**WHAT TO DO**
Go through the entries below and print, exactly, the lines starting at the one with "DHT pin VCC: VIN -> none" and ending at the one with "KEYS2 pin K1: B0 -> B9", keeping both ends and no others.

Dataset excerpts
──────────

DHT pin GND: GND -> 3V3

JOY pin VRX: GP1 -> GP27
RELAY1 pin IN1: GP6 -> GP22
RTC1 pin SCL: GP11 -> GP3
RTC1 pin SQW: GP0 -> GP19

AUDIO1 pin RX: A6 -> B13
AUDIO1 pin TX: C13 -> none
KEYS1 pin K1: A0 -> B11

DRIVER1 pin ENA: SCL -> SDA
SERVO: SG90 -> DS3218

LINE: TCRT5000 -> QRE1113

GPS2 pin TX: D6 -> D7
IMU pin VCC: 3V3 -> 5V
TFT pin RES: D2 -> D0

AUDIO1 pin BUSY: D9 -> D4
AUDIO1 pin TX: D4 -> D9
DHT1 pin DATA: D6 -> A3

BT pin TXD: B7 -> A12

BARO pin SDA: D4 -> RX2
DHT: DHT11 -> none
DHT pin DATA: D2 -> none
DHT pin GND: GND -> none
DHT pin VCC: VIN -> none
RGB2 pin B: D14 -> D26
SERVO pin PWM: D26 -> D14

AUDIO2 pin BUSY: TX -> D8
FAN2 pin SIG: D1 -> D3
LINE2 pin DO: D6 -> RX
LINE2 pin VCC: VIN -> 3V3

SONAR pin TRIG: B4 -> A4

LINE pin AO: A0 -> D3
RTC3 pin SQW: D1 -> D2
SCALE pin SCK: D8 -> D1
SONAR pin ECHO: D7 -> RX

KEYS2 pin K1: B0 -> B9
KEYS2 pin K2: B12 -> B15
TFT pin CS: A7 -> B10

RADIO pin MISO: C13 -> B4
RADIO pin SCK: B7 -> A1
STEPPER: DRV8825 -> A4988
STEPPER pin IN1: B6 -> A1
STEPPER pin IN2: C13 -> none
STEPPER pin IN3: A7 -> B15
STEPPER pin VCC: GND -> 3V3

──────────

**ANSWER AREA**
DHT pin VCC: VIN -> none
RGB2 pin B: D14 -> D26
SERVO pin PWM: D26 -> D14

AUDIO2 pin BUSY: TX -> D8
FAN2 pin SIG: D1 -> D3
LINE2 pin DO: D6 -> RX
LINE2 pin VCC: VIN -> 3V3

SONAR pin TRIG: B4 -> A4

LINE pin AO: A0 -> D3
RTC3 pin SQW: D1 -> D2
SCALE pin SCK: D8 -> D1
SONAR pin ECHO: D7 -> RX

KEYS2 pin K1: B0 -> B9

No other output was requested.